* _Data to process_

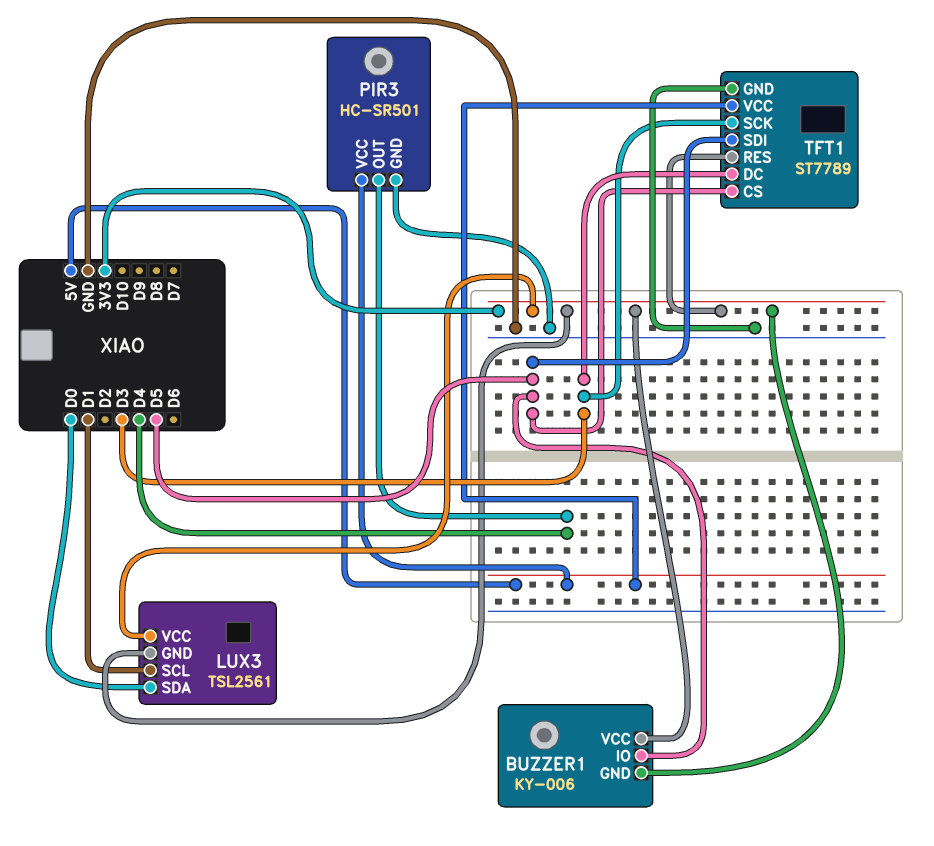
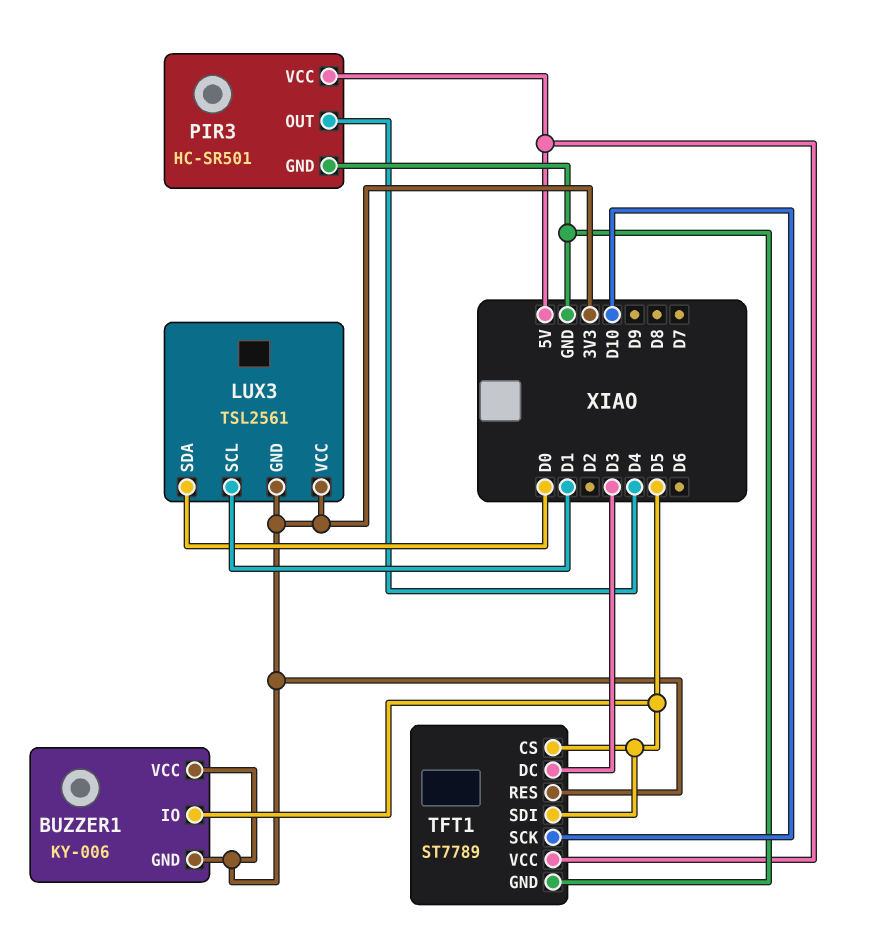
TFT1 pin SCK: D3 -> D10

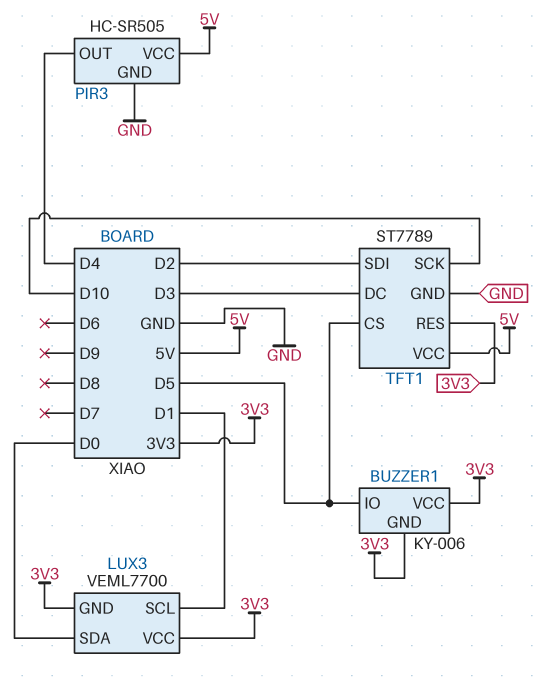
LUX3: TSL2561 -> VEML7700
PIR3: HC-SR501 -> HC-SR505
TFT1 pin SDI: D5 -> D2

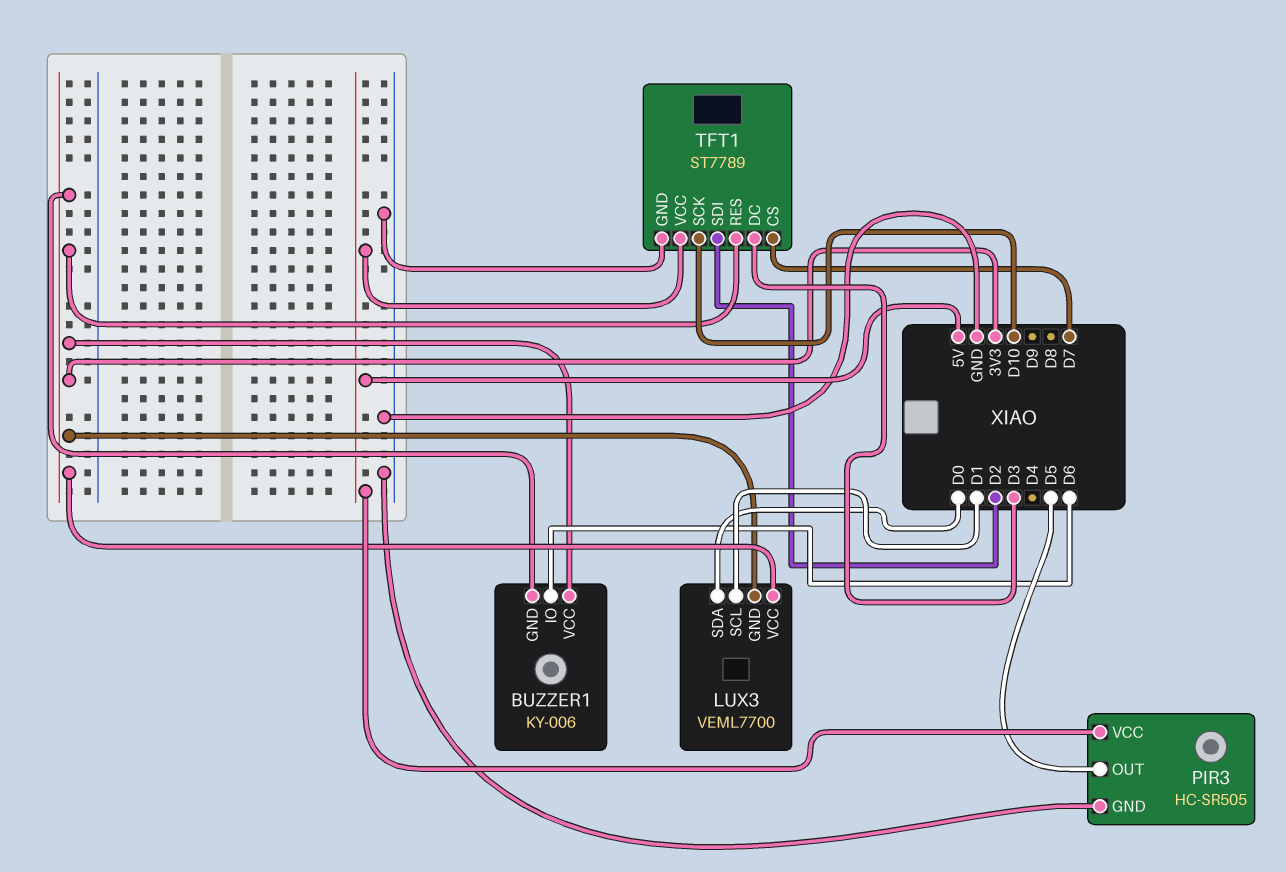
BUZZER1 pin IO: D5 -> D6
PIR3 pin OUT: D4 -> D5
TFT1 pin CS: D5 -> D7

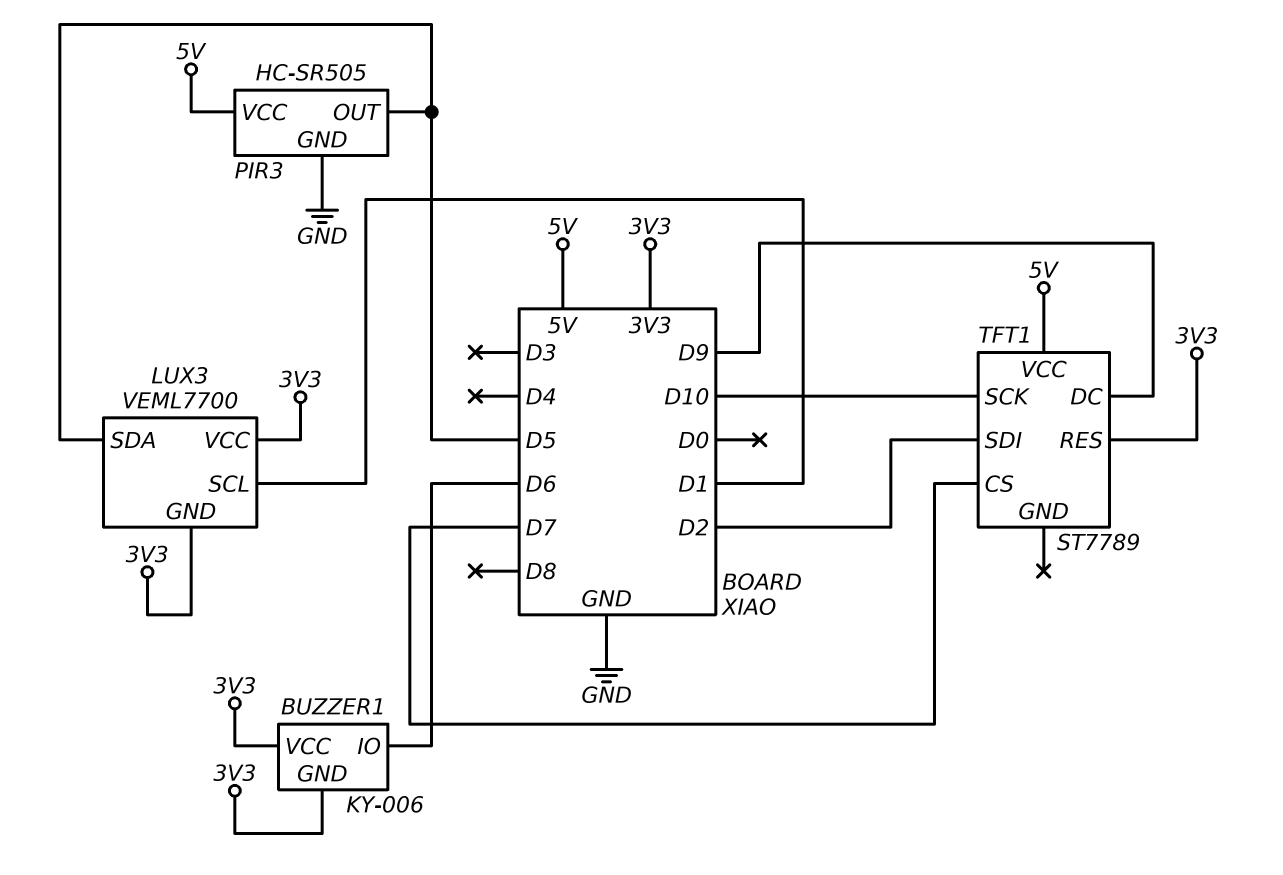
LUX3 pin SDA: D0 -> D5
TFT1 pin DC: D3 -> D9
TFT1 pin GND: GND -> none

* _Your goal_
Exactly repeat the data above; the pictures do not belong in your copy.

* _Exercise solution_
TFT1 pin SCK: D3 -> D10

LUX3: TSL2561 -> VEML7700
PIR3: HC-SR501 -> HC-SR505
TFT1 pin SDI: D5 -> D2

BUZZER1 pin IO: D5 -> D6
PIR3 pin OUT: D4 -> D5
TFT1 pin CS: D5 -> D7

LUX3 pin SDA: D0 -> D5
TFT1 pin DC: D3 -> D9
TFT1 pin GND: GND -> none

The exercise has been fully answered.